Place the lines from the first one through the line containing "Laal Doriya (190, 574)", both included, into a Markdown table with the columns "No." and "Line". Number each row, and omit any blank lines.

* START *

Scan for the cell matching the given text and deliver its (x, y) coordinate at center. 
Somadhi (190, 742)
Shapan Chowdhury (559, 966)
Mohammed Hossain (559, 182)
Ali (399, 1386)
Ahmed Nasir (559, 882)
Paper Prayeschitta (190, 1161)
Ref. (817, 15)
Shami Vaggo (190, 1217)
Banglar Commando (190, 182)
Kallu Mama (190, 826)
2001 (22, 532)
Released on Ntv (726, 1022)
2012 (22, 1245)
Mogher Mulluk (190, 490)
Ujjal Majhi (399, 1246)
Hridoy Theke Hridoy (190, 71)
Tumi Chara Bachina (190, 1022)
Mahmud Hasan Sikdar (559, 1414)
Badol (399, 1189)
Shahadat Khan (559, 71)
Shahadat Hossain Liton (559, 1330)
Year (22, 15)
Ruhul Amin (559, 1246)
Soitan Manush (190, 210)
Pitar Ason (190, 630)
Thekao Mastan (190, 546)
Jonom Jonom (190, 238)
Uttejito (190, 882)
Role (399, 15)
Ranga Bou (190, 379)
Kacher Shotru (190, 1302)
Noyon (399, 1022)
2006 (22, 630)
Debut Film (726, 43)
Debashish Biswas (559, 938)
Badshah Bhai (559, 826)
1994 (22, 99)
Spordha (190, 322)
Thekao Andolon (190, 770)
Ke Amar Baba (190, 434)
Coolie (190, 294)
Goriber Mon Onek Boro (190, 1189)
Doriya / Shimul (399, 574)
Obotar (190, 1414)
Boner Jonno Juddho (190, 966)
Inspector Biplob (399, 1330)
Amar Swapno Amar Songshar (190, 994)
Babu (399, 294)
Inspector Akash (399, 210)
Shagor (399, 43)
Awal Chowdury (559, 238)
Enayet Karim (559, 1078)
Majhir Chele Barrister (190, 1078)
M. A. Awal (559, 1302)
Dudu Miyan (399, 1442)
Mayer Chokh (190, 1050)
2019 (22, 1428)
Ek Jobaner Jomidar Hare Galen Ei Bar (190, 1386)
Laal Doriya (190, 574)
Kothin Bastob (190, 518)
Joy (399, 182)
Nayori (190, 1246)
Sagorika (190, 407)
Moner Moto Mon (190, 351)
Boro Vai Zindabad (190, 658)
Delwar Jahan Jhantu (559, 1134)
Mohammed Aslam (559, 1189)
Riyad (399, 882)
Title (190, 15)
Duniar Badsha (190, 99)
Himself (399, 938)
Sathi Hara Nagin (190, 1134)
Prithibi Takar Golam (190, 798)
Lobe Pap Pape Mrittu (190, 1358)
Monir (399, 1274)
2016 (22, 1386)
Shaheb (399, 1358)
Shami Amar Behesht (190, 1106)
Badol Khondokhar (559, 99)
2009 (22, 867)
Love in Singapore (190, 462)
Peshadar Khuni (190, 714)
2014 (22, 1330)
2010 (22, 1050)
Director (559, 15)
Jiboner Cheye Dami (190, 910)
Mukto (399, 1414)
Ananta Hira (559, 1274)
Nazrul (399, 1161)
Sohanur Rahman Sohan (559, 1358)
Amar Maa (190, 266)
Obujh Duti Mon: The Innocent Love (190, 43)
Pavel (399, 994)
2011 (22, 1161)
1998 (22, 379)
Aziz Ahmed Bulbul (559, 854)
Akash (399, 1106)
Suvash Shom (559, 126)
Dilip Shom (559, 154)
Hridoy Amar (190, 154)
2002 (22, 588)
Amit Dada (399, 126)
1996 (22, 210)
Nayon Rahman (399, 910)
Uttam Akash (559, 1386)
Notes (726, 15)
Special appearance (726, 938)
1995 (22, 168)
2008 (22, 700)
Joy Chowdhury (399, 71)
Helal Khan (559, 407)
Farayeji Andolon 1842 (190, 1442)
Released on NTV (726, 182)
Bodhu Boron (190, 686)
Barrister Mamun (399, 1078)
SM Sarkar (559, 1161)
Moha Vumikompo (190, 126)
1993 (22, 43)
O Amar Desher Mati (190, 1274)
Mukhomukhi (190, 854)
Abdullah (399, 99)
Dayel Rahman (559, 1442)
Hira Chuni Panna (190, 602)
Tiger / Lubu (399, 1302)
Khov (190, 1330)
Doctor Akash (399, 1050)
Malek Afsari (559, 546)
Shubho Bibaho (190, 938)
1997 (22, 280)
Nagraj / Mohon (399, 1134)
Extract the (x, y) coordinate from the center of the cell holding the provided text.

* END *

Result for this exercise -
| No. | Line |
|---|---|
| 1 | Scan for the cell matching the given text and deliver its (x, y) coordinate at center.  |
| 2 | Somadhi (190, 742) |
| 3 | Shapan Chowdhury (559, 966) |
| 4 | Mohammed Hossain (559, 182) |
| 5 | Ali (399, 1386) |
| 6 | Ahmed Nasir (559, 882) |
| 7 | Paper Prayeschitta (190, 1161) |
| 8 | Ref. (817, 15) |
| 9 | Shami Vaggo (190, 1217) |
| 10 | Banglar Commando (190, 182) |
| 11 | Kallu Mama (190, 826) |
| 12 | 2001 (22, 532) |
| 13 | Released on Ntv (726, 1022) |
| 14 | 2012 (22, 1245) |
| 15 | Mogher Mulluk (190, 490) |
| 16 | Ujjal Majhi (399, 1246) |
| 17 | Hridoy Theke Hridoy (190, 71) |
| 18 | Tumi Chara Bachina (190, 1022) |
| 19 | Mahmud Hasan Sikdar (559, 1414) |
| 20 | Badol (399, 1189) |
| 21 | Shahadat Khan (559, 71) |
| 22 | Shahadat Hossain Liton (559, 1330) |
| 23 | Year (22, 15) |
| 24 | Ruhul Amin (559, 1246) |
| 25 | Soitan Manush (190, 210) |
| 26 | Pitar Ason (190, 630) |
| 27 | Thekao Mastan (190, 546) |
| 28 | Jonom Jonom (190, 238) |
| 29 | Uttejito (190, 882) |
| 30 | Role (399, 15) |
| 31 | Ranga Bou (190, 379) |
| 32 | Kacher Shotru (190, 1302) |
| 33 | Noyon (399, 1022) |
| 34 | 2006 (22, 630) |
| 35 | Debut Film (726, 43) |
| 36 | Debashish Biswas (559, 938) |
| 37 | Badshah Bhai (559, 826) |
| 38 | 1994 (22, 99) |
| 39 | Spordha (190, 322) |
| 40 | Thekao Andolon (190, 770) |
| 41 | Ke Amar Baba (190, 434) |
| 42 | Coolie (190, 294) |
| 43 | Goriber Mon Onek Boro (190, 1189) |
| 44 | Doriya / Shimul (399, 574) |
| 45 | Obotar (190, 1414) |
| 46 | Boner Jonno Juddho (190, 966) |
| 47 | Inspector Biplob (399, 1330) |
| 48 | Amar Swapno Amar Songshar (190, 994) |
| 49 | Babu (399, 294) |
| 50 | Inspector Akash (399, 210) |
| 51 | Shagor (399, 43) |
| 52 | Awal Chowdury (559, 238) |
| 53 | Enayet Karim (559, 1078) |
| 54 | Majhir Chele Barrister (190, 1078) |
| 55 | M. A. Awal (559, 1302) |
| 56 | Dudu Miyan (399, 1442) |
| 57 | Mayer Chokh (190, 1050) |
| 58 | 2019 (22, 1428) |
| 59 | Ek Jobaner Jomidar Hare Galen Ei Bar (190, 1386) |
| 60 | Laal Doriya (190, 574) |